- _Problem requirements_
Copy the records below word for word.

____________________

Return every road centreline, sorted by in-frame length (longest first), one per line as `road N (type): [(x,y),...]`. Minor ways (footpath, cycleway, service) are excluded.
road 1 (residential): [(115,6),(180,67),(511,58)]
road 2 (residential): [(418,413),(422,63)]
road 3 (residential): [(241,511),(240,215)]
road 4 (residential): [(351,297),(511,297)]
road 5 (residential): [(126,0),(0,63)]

____________________

- _The response_
Return every road centreline, sorted by in-frame length (longest first), one per line as `road N (type): [(x,y),...]`. Minor ways (footpath, cycleway, service) are excluded.
road 1 (residential): [(115,6),(180,67),(511,58)]
road 2 (residential): [(418,413),(422,63)]
road 3 (residential): [(241,511),(240,215)]
road 4 (residential): [(351,297),(511,297)]
road 5 (residential): [(126,0),(0,63)]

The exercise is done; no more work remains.